Problem description
Within the entries below, find every line that has the string "plus", then copy it.

(Change detection data)
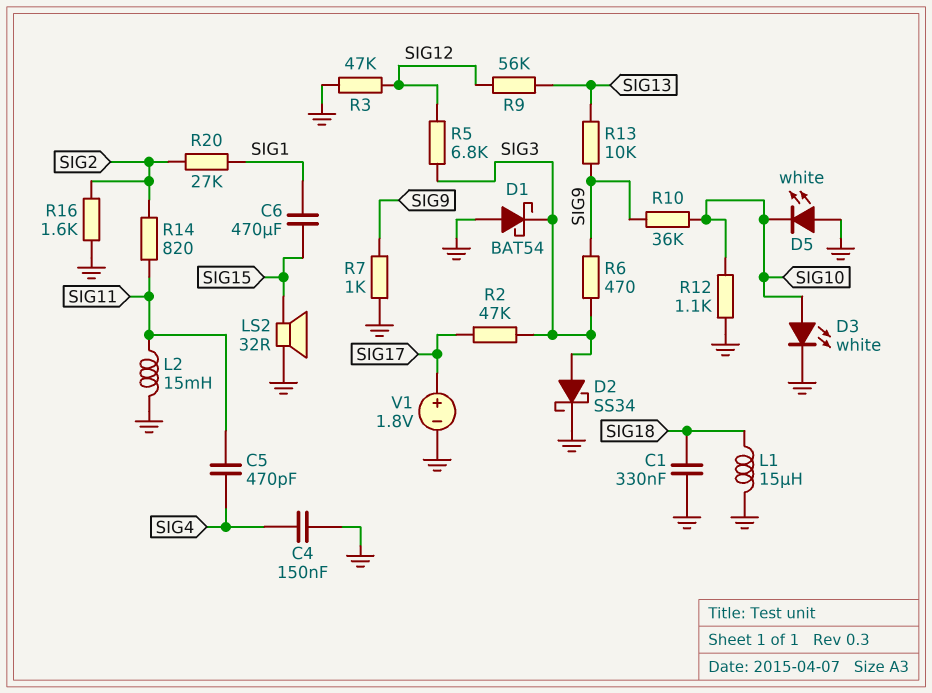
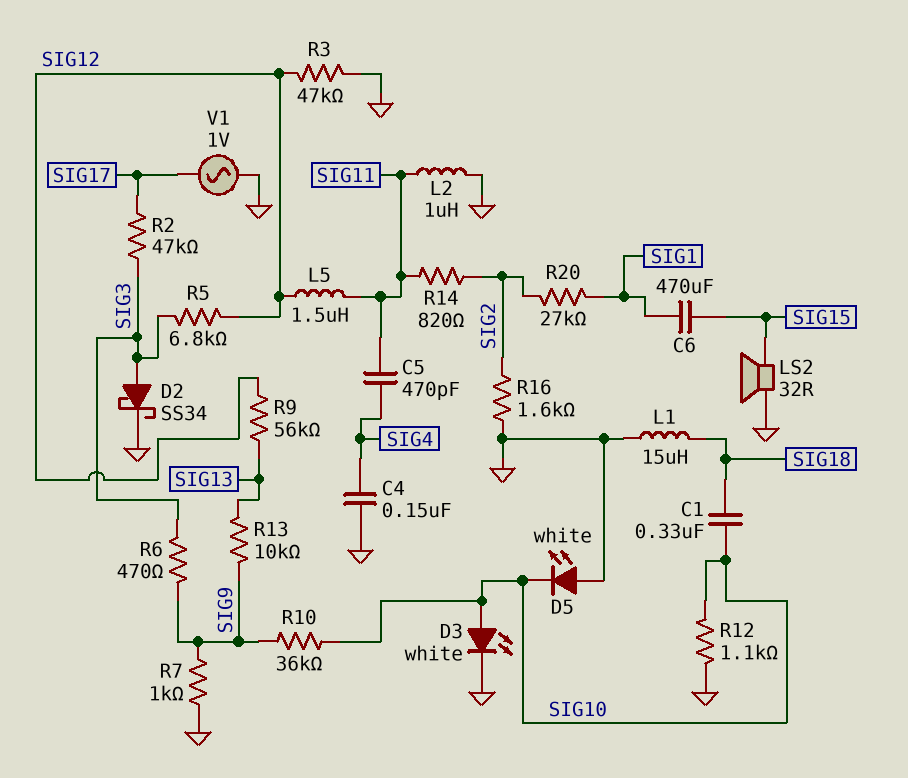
C1: 330nF (GND, SIG18) -> 330nF (SIG10, SIG18)
D1: schottky BAT54 (A GND, K SIG3) -> none
L2: 15mH (GND, SIG11) -> 1uH (GND, SIG11)
L5: none -> 1.5uH (SIG11, SIG12)
V1: 1.8V (plus SIG17, minus GND) -> AC 1V (GND, SIG17)

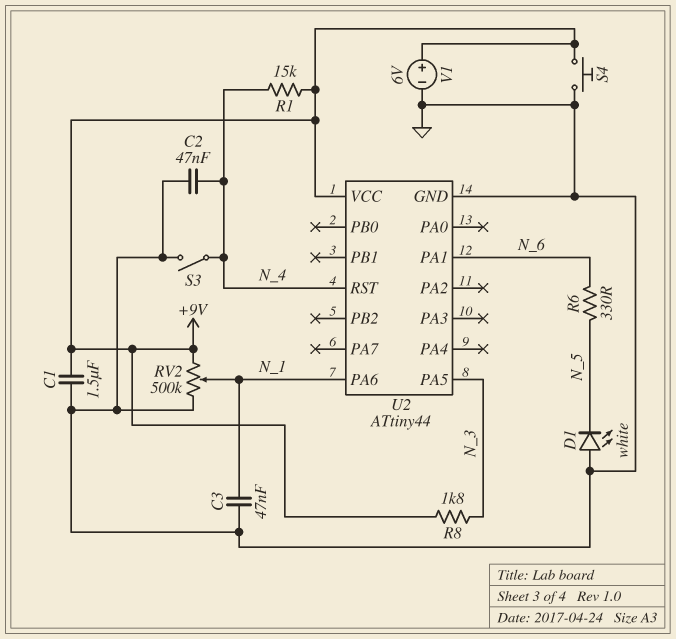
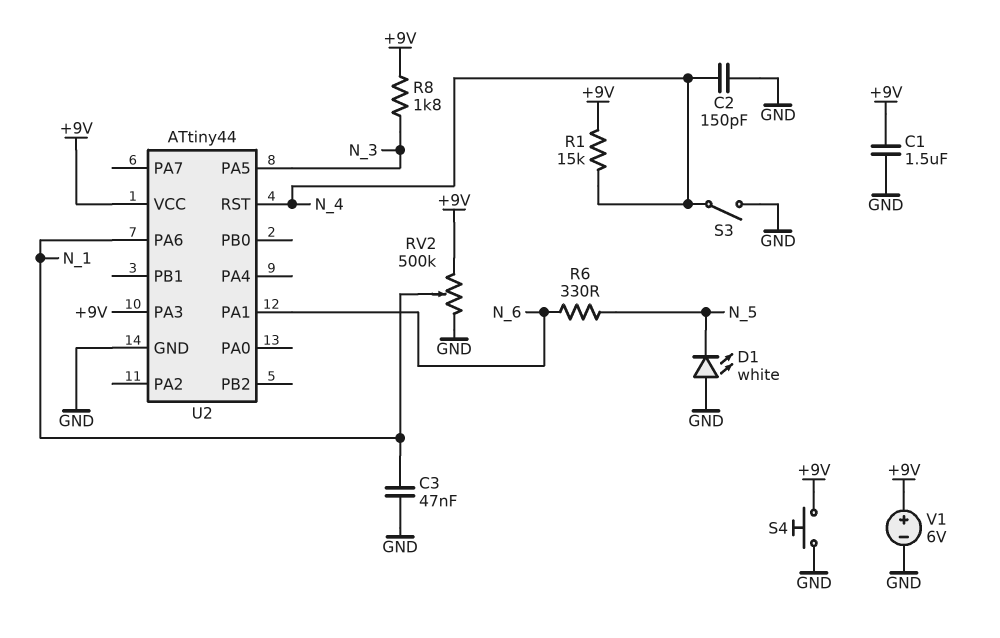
C2: 47nF (GND, N_4) -> 150pF (GND, N_4)
U2 pin PA3: none -> +9V

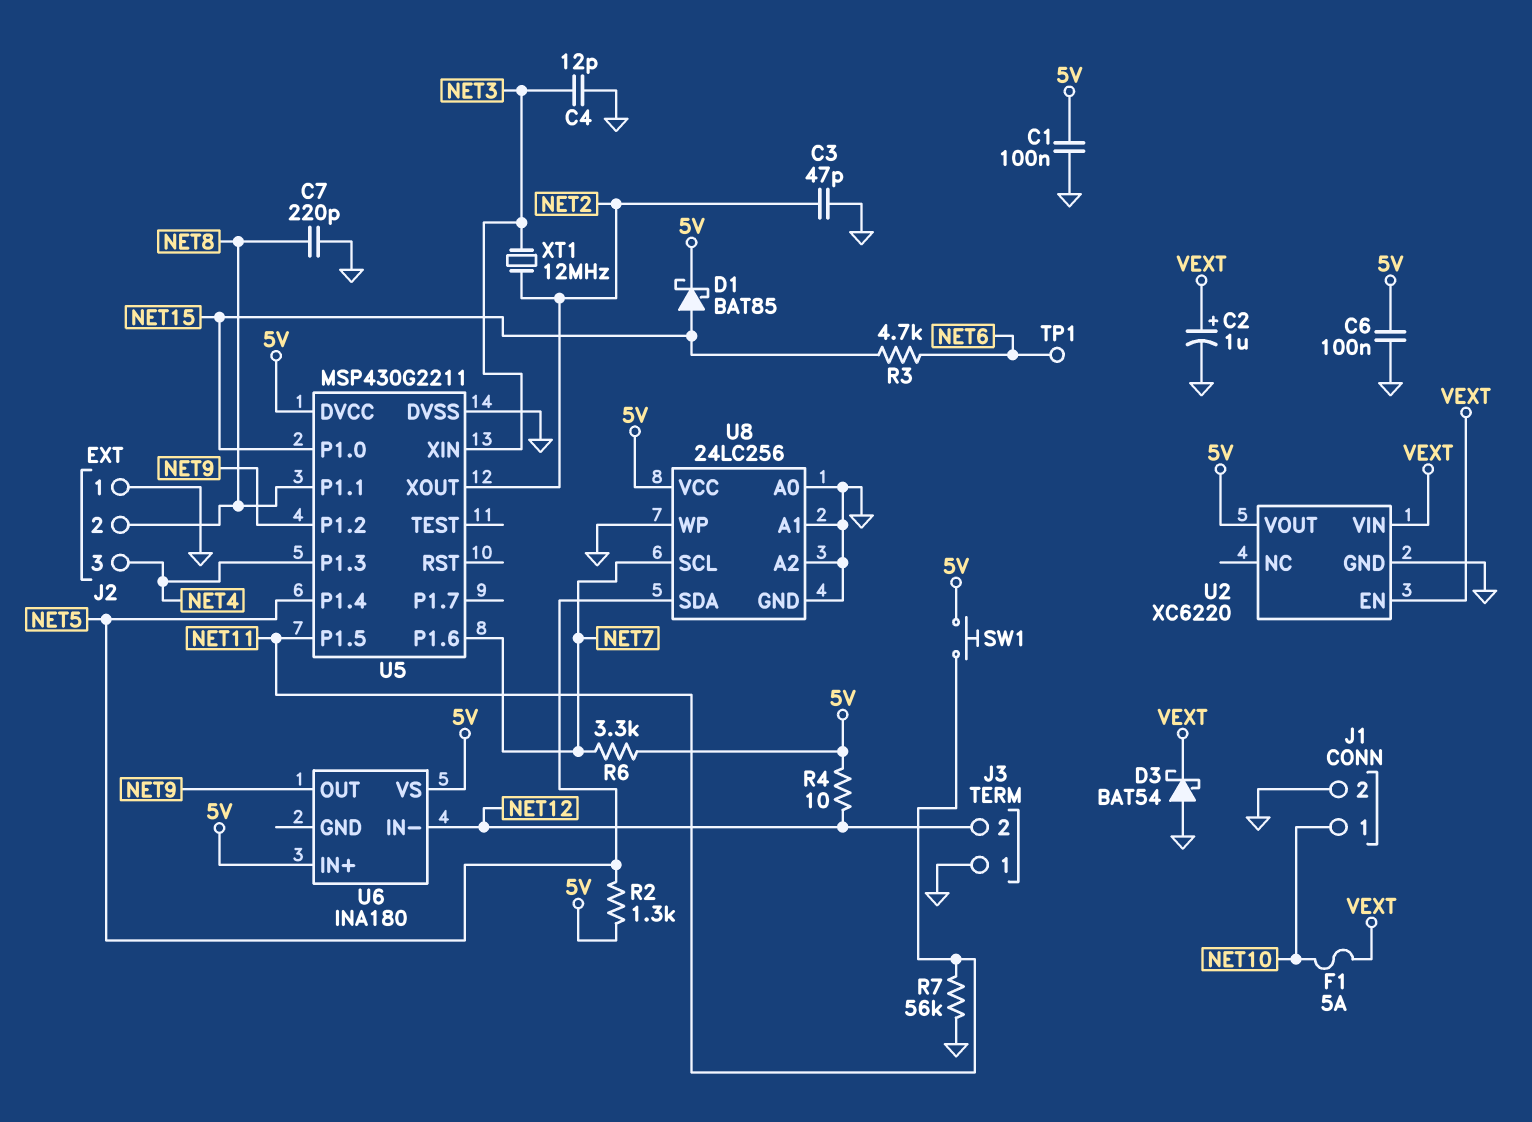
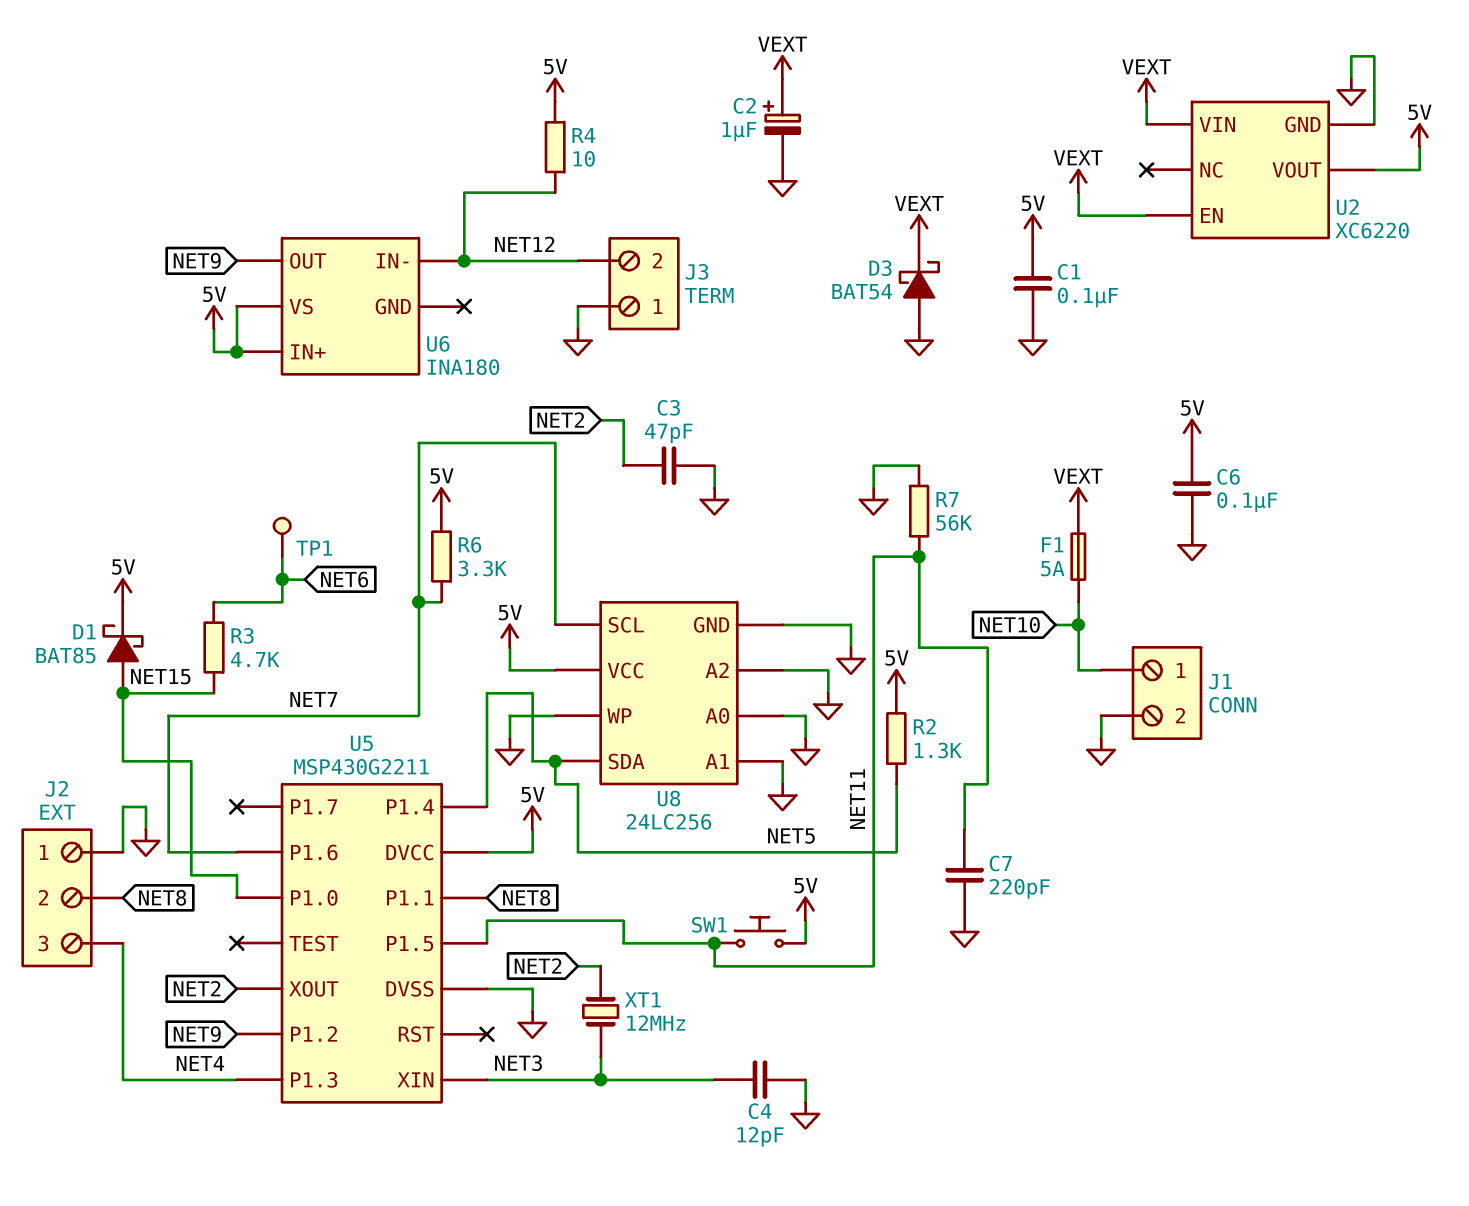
C7: 220pF (GND, NET8) -> 220pF (GND, NET11)

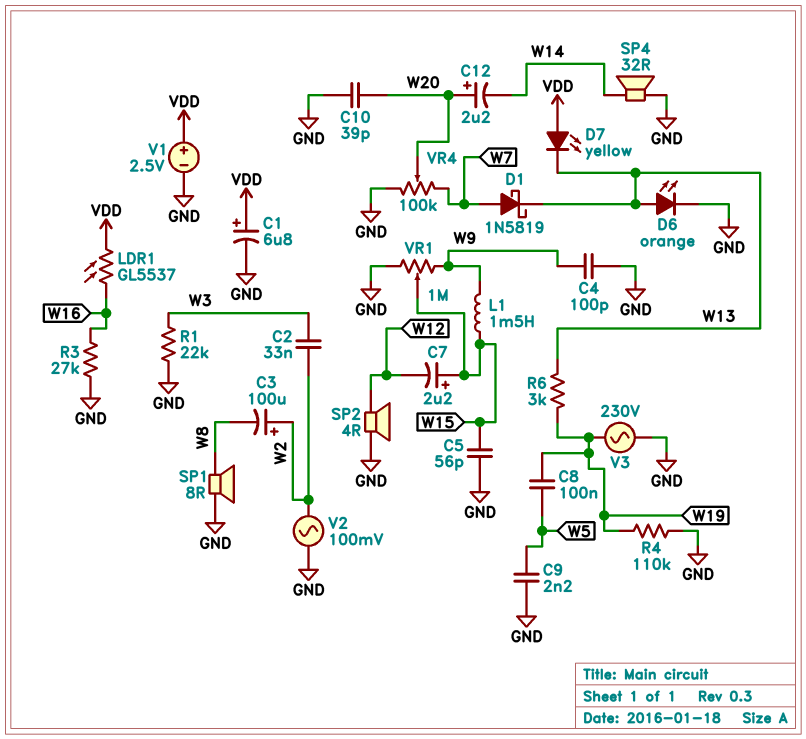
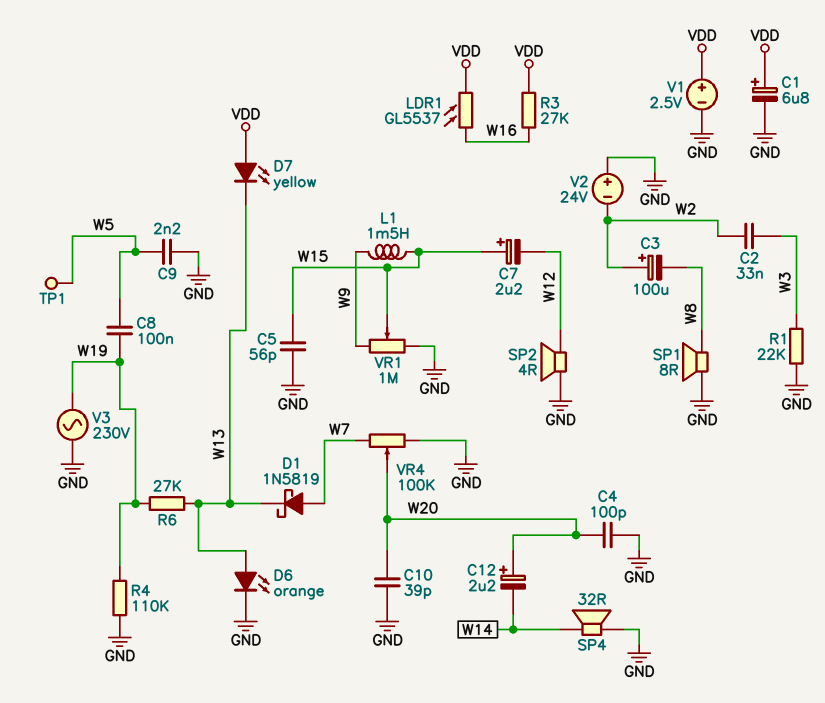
C4: 100pF (GND, W9) -> 100pF (GND, W20)
R3: 27k (GND, W16) -> 27k (VDD, W16)
R6: 3k (W13, W19) -> 27k (W13, W19)
TP1: none -> test point (W5)
V2: AC 100mV (GND, W2) -> 24V (plus GND, minus W2)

Exercise answer
V1: 1.8V (plus SIG17, minus GND) -> AC 1V (GND, SIG17)
V2: AC 100mV (GND, W2) -> 24V (plus GND, minus W2)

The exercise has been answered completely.